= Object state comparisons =
::::::::

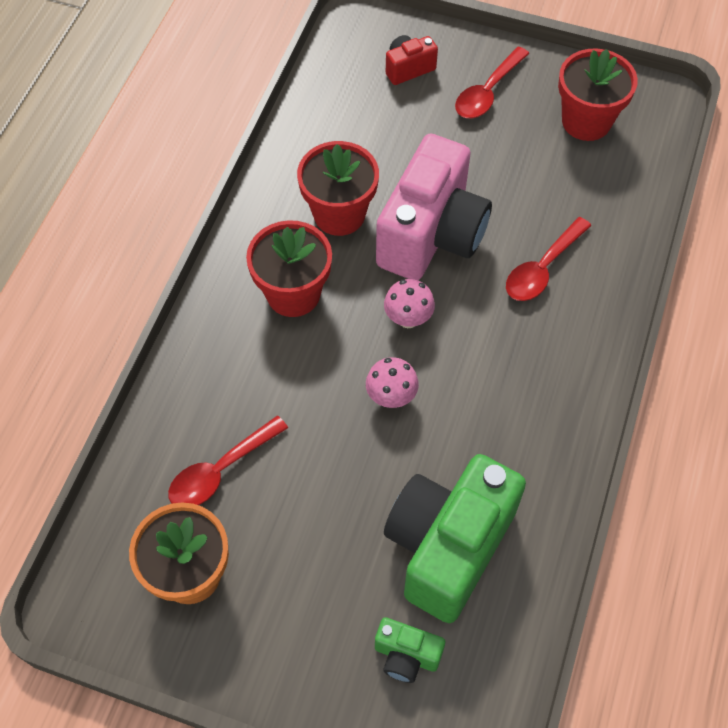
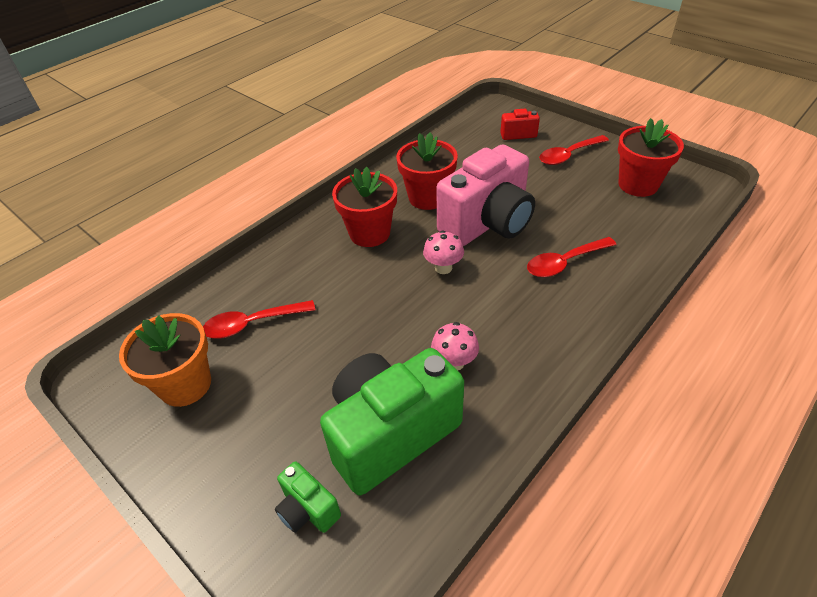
camera: 25 degrees right, 15 degrees down
(391, 397) = (403, 313): pink mushroom -> pink mushroom (454, 362)

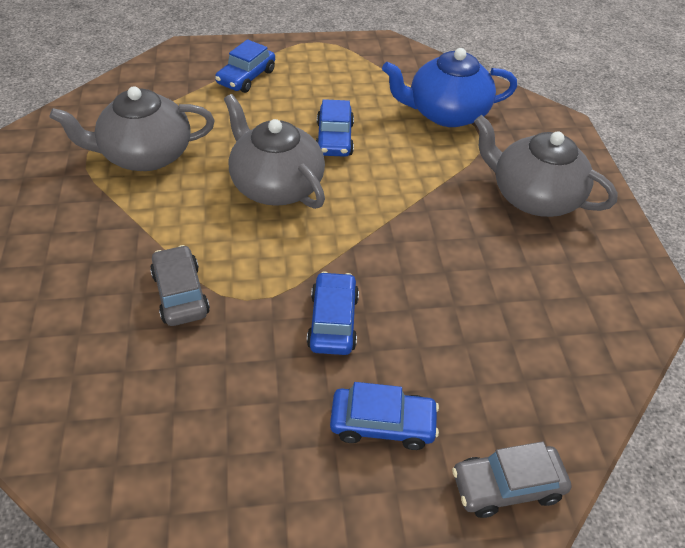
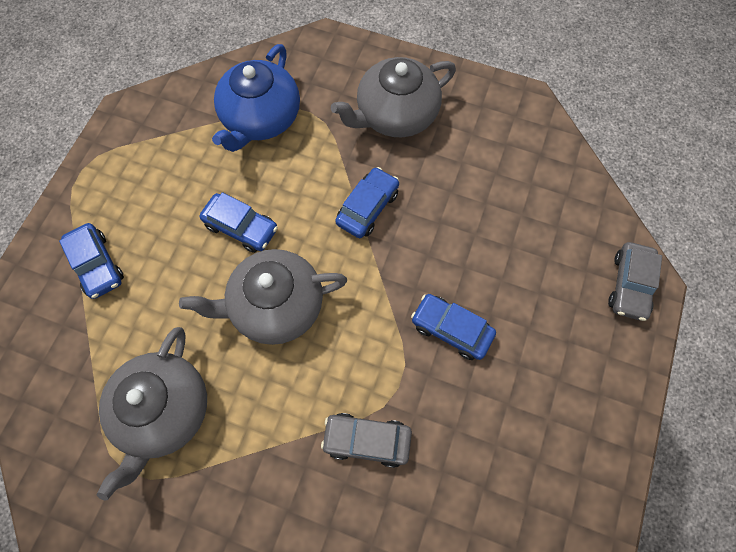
camera: 60 degrees left, 20 degrees up
(382, 424) = (555, 339): blue car -> blue car (367, 207)

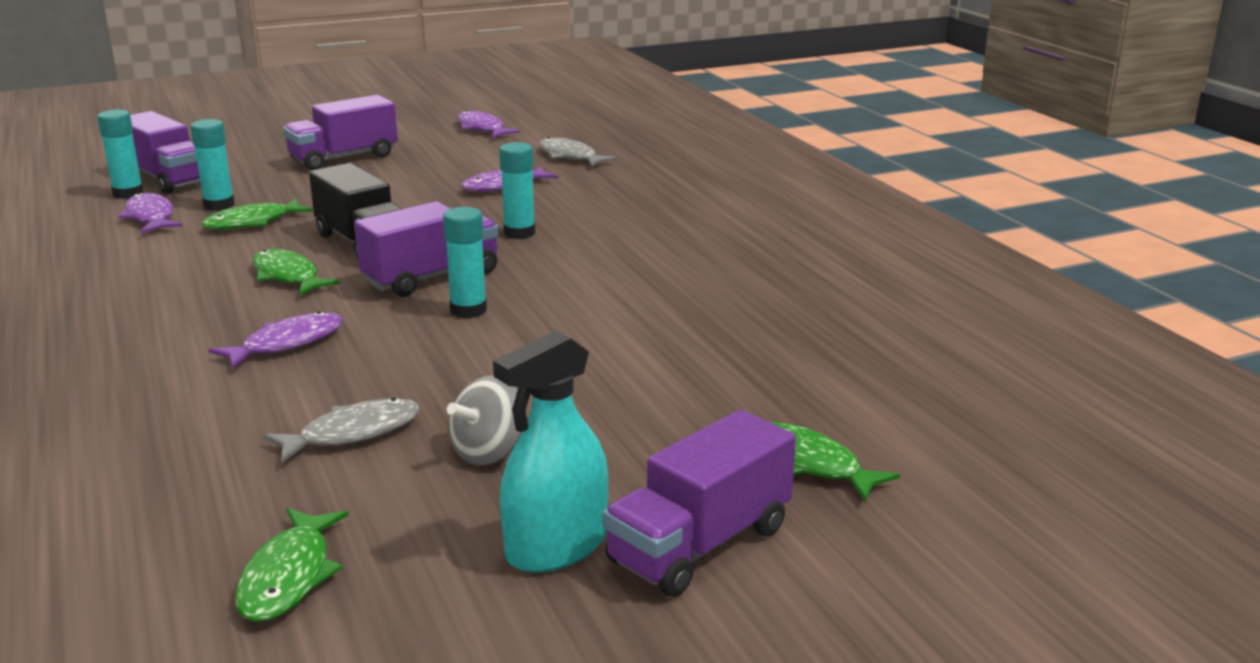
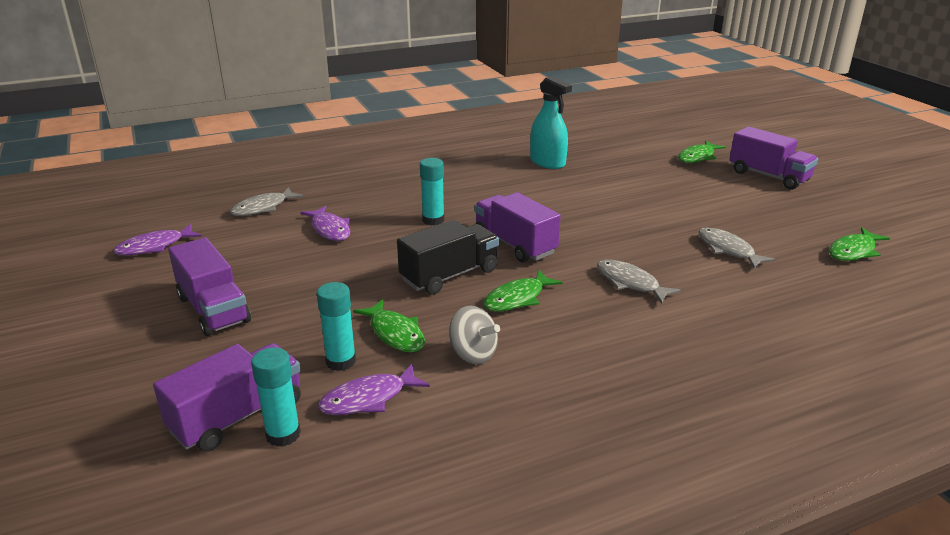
camera: 90 degrees left, 5 degrees up
(287, 344) = (630, 283): purple fish -> grey fish
(289, 576) = (853, 251): green fish -> green fish turned 135 degrees clockwise
(468, 310) = (565, 230): turquoise glue stick -> none
(489, 452) = (726, 216): grey spinning top -> grey spinning top (473, 354)
(556, 547) = (789, 200): turquoise spray bottle -> turquoise spray bottle (547, 162)

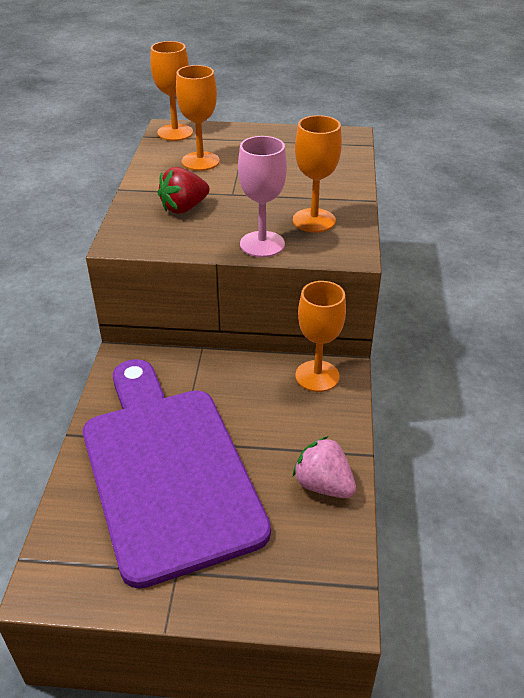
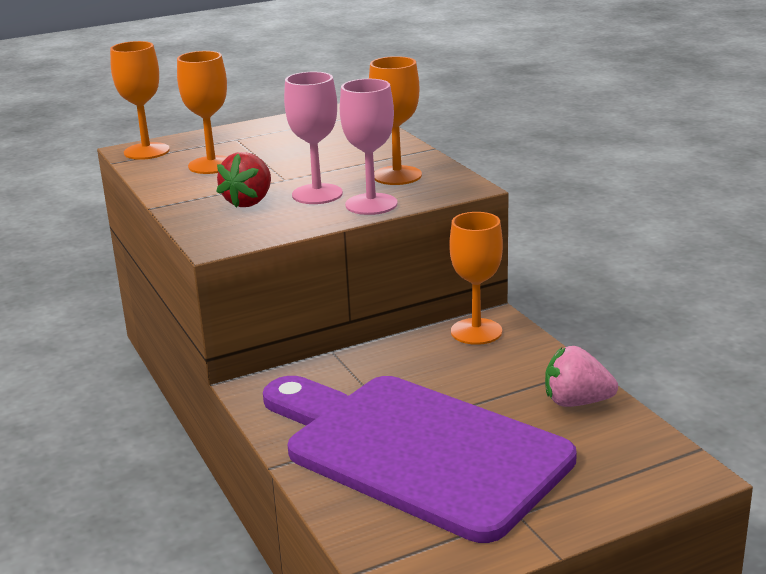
camera: 30 degrees left, 15 degrees down
(236, 218) = (317, 194): none -> pink goblet

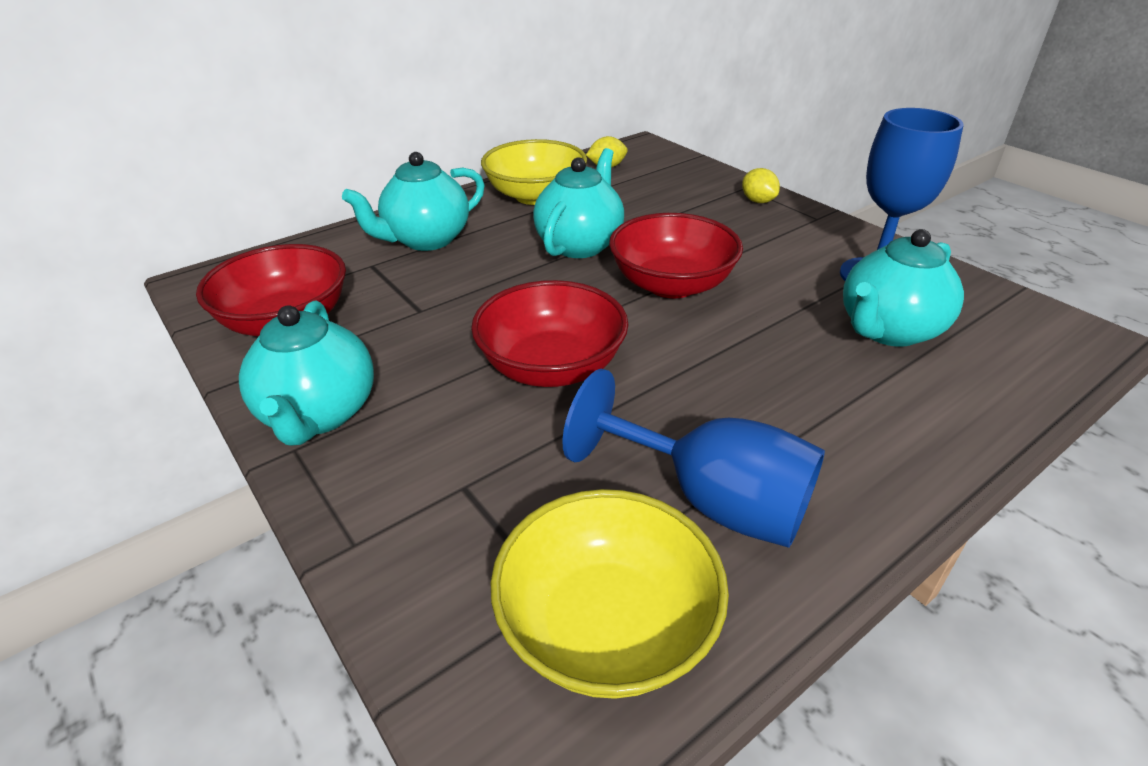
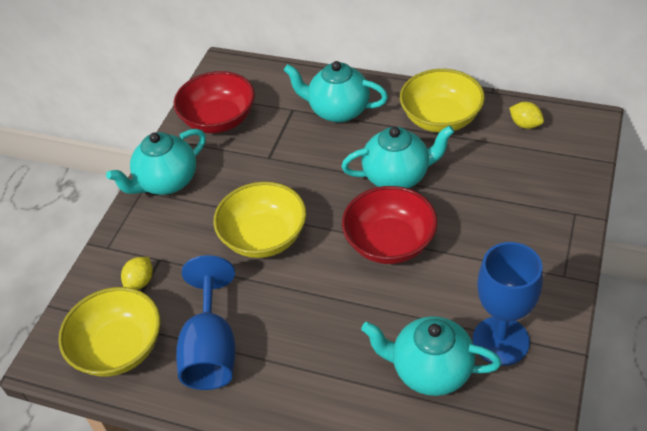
camera: 60 degrees right, 10 degrees up
(551, 366) = (264, 237): red bowl -> yellow bowl
(758, 201) = (557, 231): yellow lemon -> yellow lemon (140, 282)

::::::::

= REQUIRED WORK =
Drop the images and quote the entries word for word.

= YOUR RESPONSE =
camera: 25 degrees right, 15 degrees down
(391, 397) = (403, 313): pink mushroom -> pink mushroom (454, 362)

camera: 60 degrees left, 20 degrees up
(382, 424) = (555, 339): blue car -> blue car (367, 207)

camera: 90 degrees left, 5 degrees up
(287, 344) = (630, 283): purple fish -> grey fish
(289, 576) = (853, 251): green fish -> green fish turned 135 degrees clockwise
(468, 310) = (565, 230): turquoise glue stick -> none
(489, 452) = (726, 216): grey spinning top -> grey spinning top (473, 354)
(556, 547) = (789, 200): turquoise spray bottle -> turquoise spray bottle (547, 162)

camera: 30 degrees left, 15 degrees down
(236, 218) = (317, 194): none -> pink goblet

camera: 60 degrees right, 10 degrees up
(551, 366) = (264, 237): red bowl -> yellow bowl
(758, 201) = (557, 231): yellow lemon -> yellow lemon (140, 282)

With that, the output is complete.